Problem:
Set down exactly the lines of the listing below that begin at the one containing "pink pencil [189,261,316,322]" and end at the last line, both included.

Data excerpt:
++++++
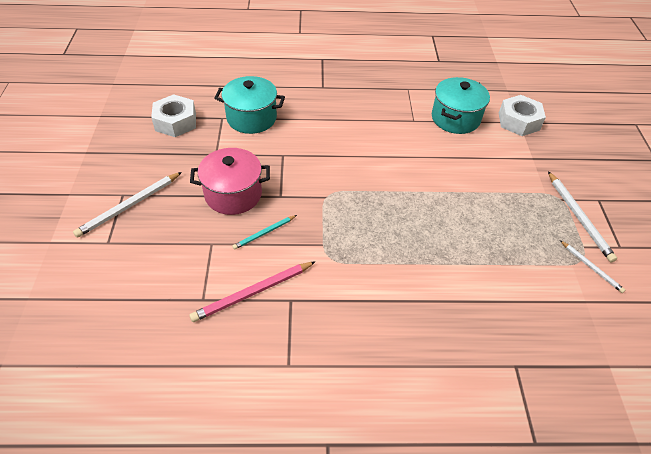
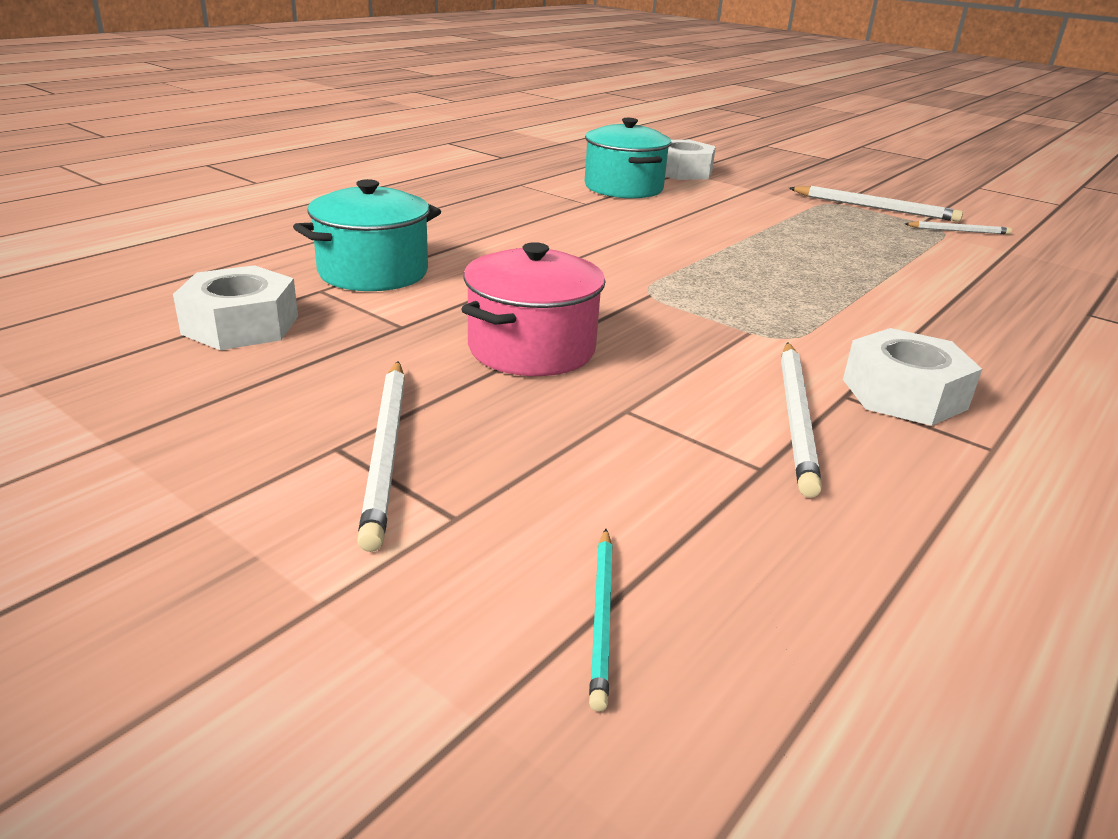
camera: 50 degrees left, 20 degrees down
pink pencil [189,261,316,322] -> white pencil [781,342,822,498]
turquoise pencil [232,215,297,250] -> turquoise pencil moved to [589,529,613,712]
none -> white nut [843,328,982,426]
++++++
Expected answer:
pink pencil [189,261,316,322] -> white pencil [781,342,822,498]
turquoise pencil [232,215,297,250] -> turquoise pencil moved to [589,529,613,712]
none -> white nut [843,328,982,426]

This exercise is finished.